▸ **TASK BRIEF**: Nothing is needed except the lines below that run from the one with "(448, 251) = (355, 270): orange" through the one with "(458, 293) = (609, 464): orange", repeated exactly.
---------- DATA FOR REVIEW ----------
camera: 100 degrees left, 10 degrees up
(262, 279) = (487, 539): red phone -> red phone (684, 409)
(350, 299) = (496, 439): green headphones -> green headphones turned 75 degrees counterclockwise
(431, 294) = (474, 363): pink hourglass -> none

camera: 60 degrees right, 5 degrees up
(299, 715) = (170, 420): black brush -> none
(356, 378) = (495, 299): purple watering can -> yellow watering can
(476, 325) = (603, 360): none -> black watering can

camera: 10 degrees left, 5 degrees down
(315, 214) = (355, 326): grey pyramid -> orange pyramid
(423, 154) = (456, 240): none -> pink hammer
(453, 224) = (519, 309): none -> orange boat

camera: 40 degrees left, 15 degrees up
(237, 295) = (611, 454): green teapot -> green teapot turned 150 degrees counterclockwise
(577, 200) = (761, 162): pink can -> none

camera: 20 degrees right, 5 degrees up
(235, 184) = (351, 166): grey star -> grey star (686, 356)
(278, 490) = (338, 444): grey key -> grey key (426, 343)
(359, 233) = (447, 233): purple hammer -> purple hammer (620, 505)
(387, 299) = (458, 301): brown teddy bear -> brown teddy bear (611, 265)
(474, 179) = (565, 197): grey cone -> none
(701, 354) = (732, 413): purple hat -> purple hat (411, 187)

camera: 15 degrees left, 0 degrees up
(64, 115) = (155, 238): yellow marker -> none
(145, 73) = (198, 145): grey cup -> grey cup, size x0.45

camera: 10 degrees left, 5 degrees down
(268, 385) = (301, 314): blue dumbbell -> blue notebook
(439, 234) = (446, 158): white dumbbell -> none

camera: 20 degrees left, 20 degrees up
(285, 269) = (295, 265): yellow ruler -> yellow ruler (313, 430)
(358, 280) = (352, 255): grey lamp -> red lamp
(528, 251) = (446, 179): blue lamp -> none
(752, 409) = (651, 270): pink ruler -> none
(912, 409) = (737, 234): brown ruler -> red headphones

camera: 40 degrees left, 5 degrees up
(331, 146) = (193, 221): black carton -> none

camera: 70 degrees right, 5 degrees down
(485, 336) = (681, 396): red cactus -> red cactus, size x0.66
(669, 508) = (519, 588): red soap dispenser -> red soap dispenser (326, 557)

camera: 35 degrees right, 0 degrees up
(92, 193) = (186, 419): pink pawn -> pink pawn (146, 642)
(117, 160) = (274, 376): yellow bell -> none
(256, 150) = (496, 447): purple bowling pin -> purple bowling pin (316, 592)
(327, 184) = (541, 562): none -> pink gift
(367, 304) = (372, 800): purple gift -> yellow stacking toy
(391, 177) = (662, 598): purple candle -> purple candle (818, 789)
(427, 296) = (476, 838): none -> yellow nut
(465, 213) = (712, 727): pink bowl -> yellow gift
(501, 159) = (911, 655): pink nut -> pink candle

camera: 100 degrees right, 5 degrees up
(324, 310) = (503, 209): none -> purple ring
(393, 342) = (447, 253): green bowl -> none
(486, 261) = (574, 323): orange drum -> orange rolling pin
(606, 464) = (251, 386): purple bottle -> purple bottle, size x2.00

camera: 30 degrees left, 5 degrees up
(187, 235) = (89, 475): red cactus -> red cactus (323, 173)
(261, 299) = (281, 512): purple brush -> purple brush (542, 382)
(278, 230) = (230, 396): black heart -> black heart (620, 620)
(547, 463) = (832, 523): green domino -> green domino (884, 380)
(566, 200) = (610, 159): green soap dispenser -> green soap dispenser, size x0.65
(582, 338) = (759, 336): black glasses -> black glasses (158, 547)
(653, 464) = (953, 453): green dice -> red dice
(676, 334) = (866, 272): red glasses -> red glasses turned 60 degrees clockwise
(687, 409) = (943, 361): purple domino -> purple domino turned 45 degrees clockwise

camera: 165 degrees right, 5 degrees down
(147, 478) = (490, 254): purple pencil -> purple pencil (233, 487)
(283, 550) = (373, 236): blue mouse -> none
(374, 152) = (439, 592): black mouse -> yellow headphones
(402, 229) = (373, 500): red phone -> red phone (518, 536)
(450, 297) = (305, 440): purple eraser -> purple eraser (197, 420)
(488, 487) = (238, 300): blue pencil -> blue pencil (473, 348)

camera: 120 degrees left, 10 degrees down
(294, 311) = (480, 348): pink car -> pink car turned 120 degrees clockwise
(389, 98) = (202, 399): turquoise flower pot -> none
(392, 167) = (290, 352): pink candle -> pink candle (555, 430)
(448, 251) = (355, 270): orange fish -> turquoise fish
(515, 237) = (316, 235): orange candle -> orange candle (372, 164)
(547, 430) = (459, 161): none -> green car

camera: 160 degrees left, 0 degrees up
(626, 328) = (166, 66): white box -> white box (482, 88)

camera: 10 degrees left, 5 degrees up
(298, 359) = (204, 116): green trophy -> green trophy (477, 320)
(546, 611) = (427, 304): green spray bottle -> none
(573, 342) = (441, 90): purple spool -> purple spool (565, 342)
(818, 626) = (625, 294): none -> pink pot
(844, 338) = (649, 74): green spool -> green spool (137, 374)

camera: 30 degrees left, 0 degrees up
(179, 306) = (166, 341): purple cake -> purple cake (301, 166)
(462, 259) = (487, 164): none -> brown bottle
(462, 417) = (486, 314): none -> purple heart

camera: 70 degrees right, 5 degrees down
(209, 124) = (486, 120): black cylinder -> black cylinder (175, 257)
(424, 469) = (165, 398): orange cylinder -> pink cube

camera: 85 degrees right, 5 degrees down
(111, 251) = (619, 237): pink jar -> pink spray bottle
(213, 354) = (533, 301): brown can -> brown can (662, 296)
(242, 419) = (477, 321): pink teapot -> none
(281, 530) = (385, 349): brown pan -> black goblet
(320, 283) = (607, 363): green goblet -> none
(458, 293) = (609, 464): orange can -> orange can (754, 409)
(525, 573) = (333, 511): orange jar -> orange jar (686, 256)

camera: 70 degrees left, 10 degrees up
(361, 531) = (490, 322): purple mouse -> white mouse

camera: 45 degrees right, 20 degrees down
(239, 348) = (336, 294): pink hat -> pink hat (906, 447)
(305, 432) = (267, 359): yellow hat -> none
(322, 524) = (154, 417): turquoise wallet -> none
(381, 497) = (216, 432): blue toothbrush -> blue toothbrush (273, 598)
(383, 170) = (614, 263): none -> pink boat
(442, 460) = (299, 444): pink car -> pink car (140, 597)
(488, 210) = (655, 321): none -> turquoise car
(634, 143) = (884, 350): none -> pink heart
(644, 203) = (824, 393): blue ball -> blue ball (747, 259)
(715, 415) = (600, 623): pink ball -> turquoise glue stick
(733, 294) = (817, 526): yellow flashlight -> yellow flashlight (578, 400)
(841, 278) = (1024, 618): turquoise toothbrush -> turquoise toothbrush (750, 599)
----------
▸ **SOLUTION TO THIS EXERCISE**:
(448, 251) = (355, 270): orange fish -> turquoise fish
(515, 237) = (316, 235): orange candle -> orange candle (372, 164)
(547, 430) = (459, 161): none -> green car

camera: 160 degrees left, 0 degrees up
(626, 328) = (166, 66): white box -> white box (482, 88)

camera: 10 degrees left, 5 degrees up
(298, 359) = (204, 116): green trophy -> green trophy (477, 320)
(546, 611) = (427, 304): green spray bottle -> none
(573, 342) = (441, 90): purple spool -> purple spool (565, 342)
(818, 626) = (625, 294): none -> pink pot
(844, 338) = (649, 74): green spool -> green spool (137, 374)

camera: 30 degrees left, 0 degrees up
(179, 306) = (166, 341): purple cake -> purple cake (301, 166)
(462, 259) = (487, 164): none -> brown bottle
(462, 417) = (486, 314): none -> purple heart

camera: 70 degrees right, 5 degrees down
(209, 124) = (486, 120): black cylinder -> black cylinder (175, 257)
(424, 469) = (165, 398): orange cylinder -> pink cube

camera: 85 degrees right, 5 degrees down
(111, 251) = (619, 237): pink jar -> pink spray bottle
(213, 354) = (533, 301): brown can -> brown can (662, 296)
(242, 419) = (477, 321): pink teapot -> none
(281, 530) = (385, 349): brown pan -> black goblet
(320, 283) = (607, 363): green goblet -> none
(458, 293) = (609, 464): orange can -> orange can (754, 409)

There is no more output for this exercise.